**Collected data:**
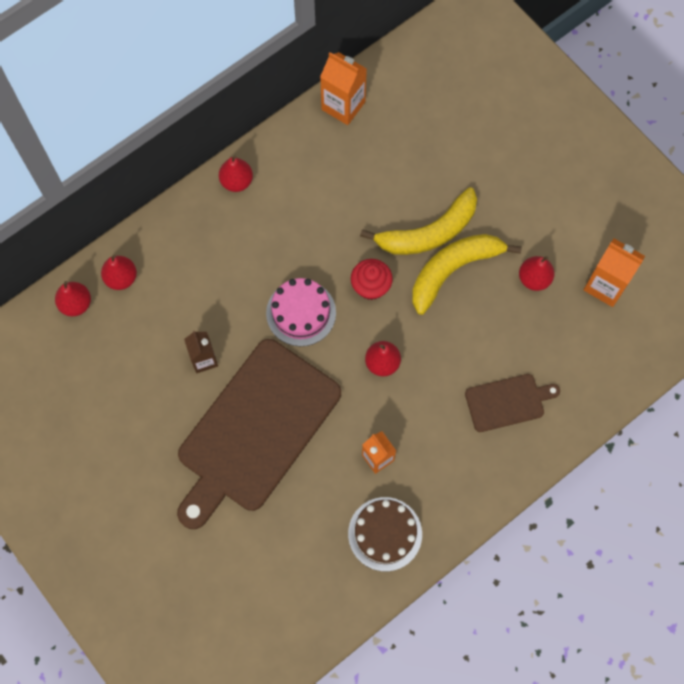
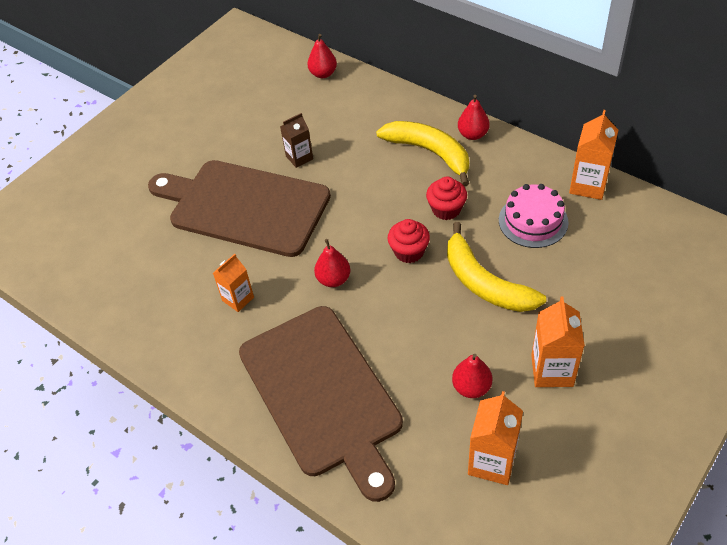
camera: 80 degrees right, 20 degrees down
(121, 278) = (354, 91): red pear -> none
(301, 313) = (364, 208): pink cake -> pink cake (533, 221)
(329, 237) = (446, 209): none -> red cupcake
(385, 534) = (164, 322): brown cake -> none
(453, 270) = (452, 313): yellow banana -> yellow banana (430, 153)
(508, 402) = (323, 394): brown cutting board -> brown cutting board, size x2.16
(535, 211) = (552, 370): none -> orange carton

**EXERCISE DIRECTIONS:** Return each line of the data where the word "brown" appears.

**WORKED SOLUTION:**
(385, 534) = (164, 322): brown cake -> none
(508, 402) = (323, 394): brown cutting board -> brown cutting board, size x2.16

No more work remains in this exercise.